**Goal of the exercise:** Scan the records for "orange". Report each line that includes it.

[Geometric object motion data]
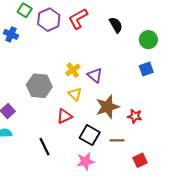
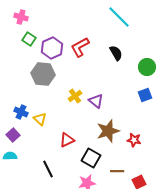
blue cross: (11, 34) -> (21, 112), moved
gray hexagon: (39, 86) -> (43, 74), moved
yellow triangle: (75, 94) -> (40, 119), moved
brown line: (117, 140) -> (117, 171), moved

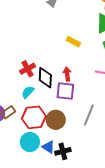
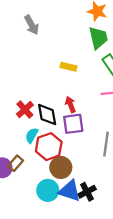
red hexagon: (34, 117) -> (49, 147), moved
brown circle: (56, 120) -> (61, 167), moved
blue triangle: (48, 147) -> (70, 191), size x1.5

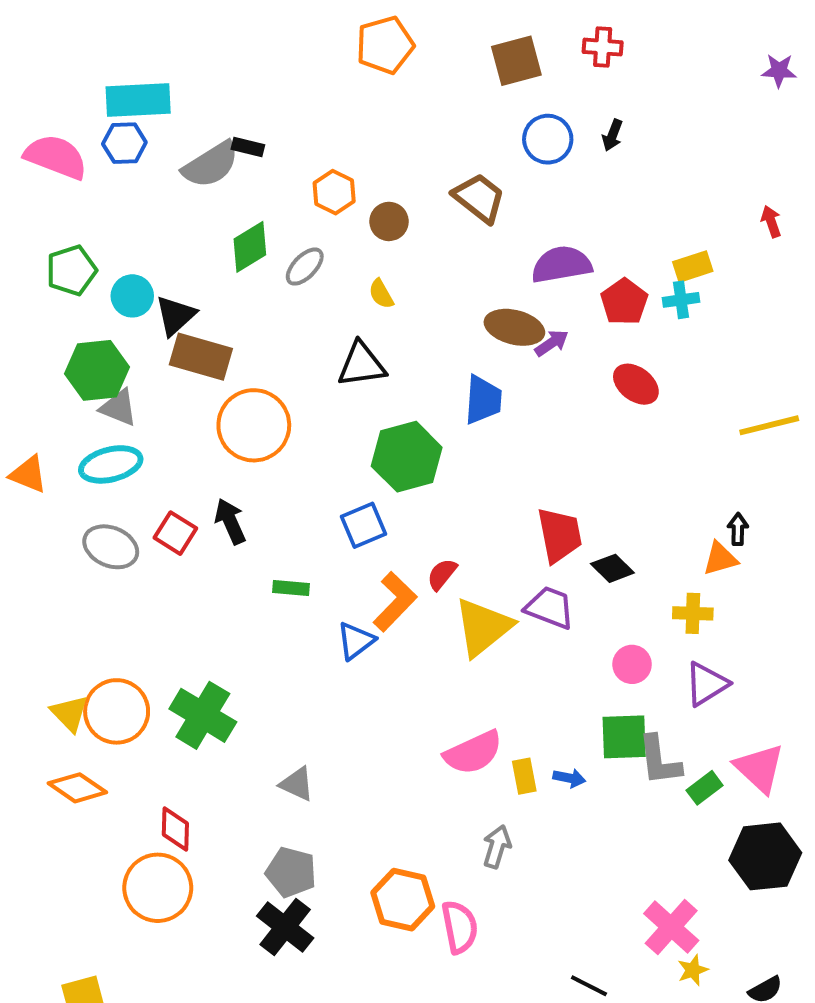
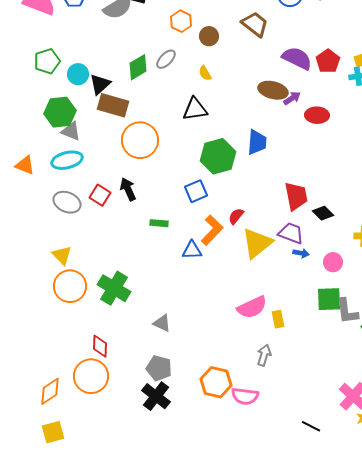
green diamond: (250, 247) -> (138, 67), moved
purple semicircle: (561, 265) -> (297, 58), turned 36
red pentagon: (624, 302) -> (328, 61), moved
red ellipse: (636, 384) -> (317, 115), moved, turned -35
blue trapezoid: (483, 400) -> (257, 142), moved
blue triangle: (356, 641) -> (192, 250), turned 35
yellow triangle: (70, 713) -> (62, 255), moved
blue arrow: (569, 778) -> (301, 253), moved
orange diamond: (77, 788) -> (50, 391), moved, turned -68
pink semicircle: (460, 927) -> (245, 396), turned 108

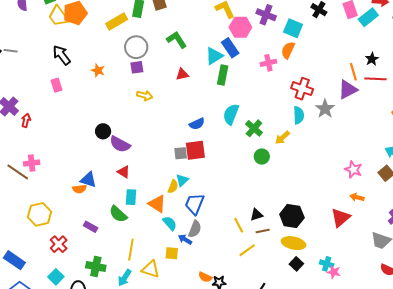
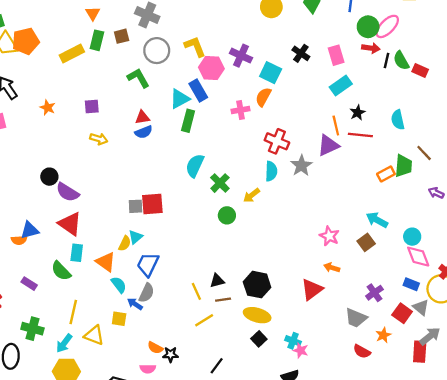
cyan rectangle: (368, 17) -> (341, 85), moved
gray circle: (136, 47) -> (157, 51), moved
blue semicircle: (197, 124) -> (144, 132), moved
red triangle: (124, 172) -> (70, 224), size x1.6
blue triangle: (88, 180) -> (30, 230), turned -36

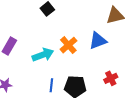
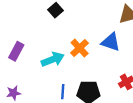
blue triangle: (98, 41) -> (111, 42), turned 42

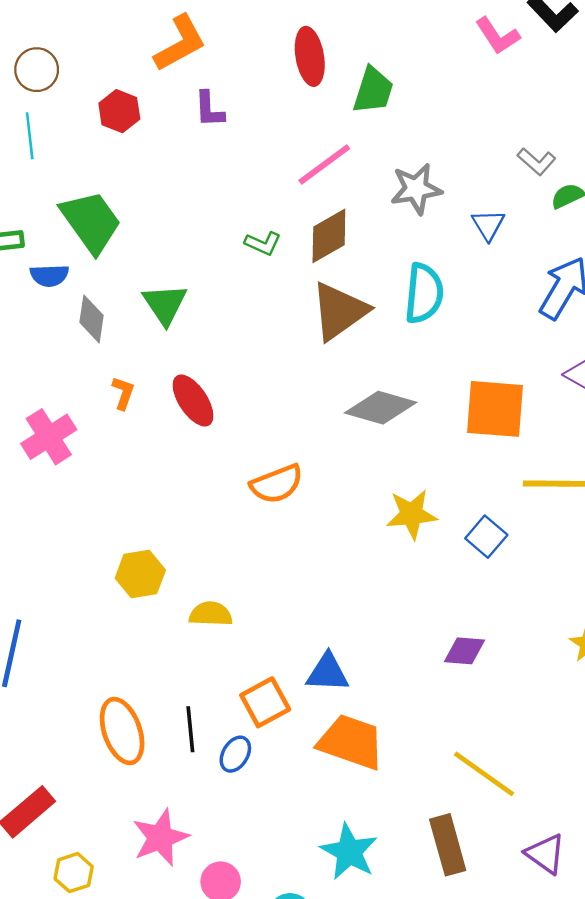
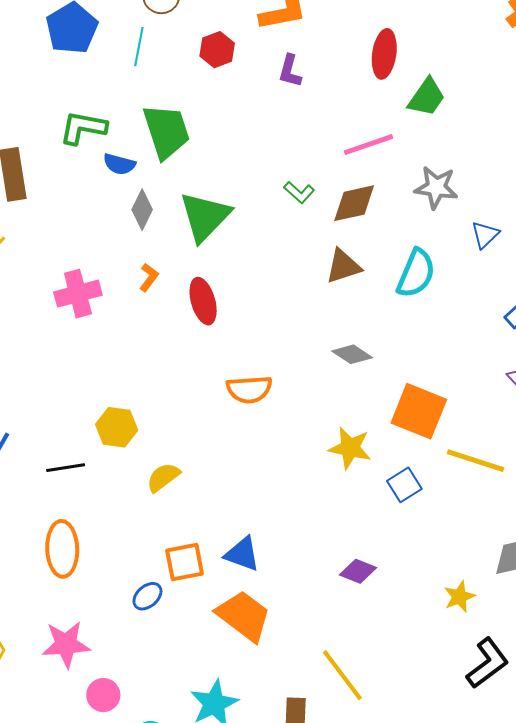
green triangle: (165, 304) -> (205, 217), size x1.4
brown triangle: (339, 311) -> (343, 266), size x0.7
gray diamond: (381, 408) -> (352, 354), size x0.7
orange square: (495, 409) -> (419, 411), moved
yellow semicircle: (211, 614) -> (163, 477), turned -57
black line: (190, 729) -> (66, 468), moved, turned 69

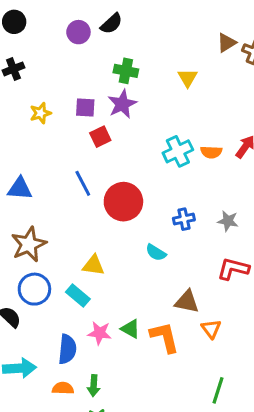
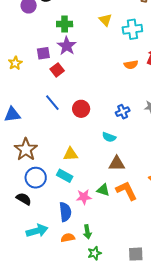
cyan cross: (178, 151) -> (132, 29), moved, turned 30
red circle: (123, 202) -> (81, 109), size x0.7
brown triangle: (187, 302) -> (117, 164), moved

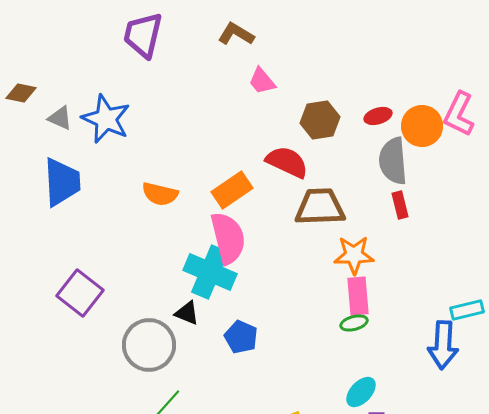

**Solution to the problem:**
orange diamond: (77, 788) -> (50, 391), moved, turned -68
orange square: (495, 409) -> (419, 411), moved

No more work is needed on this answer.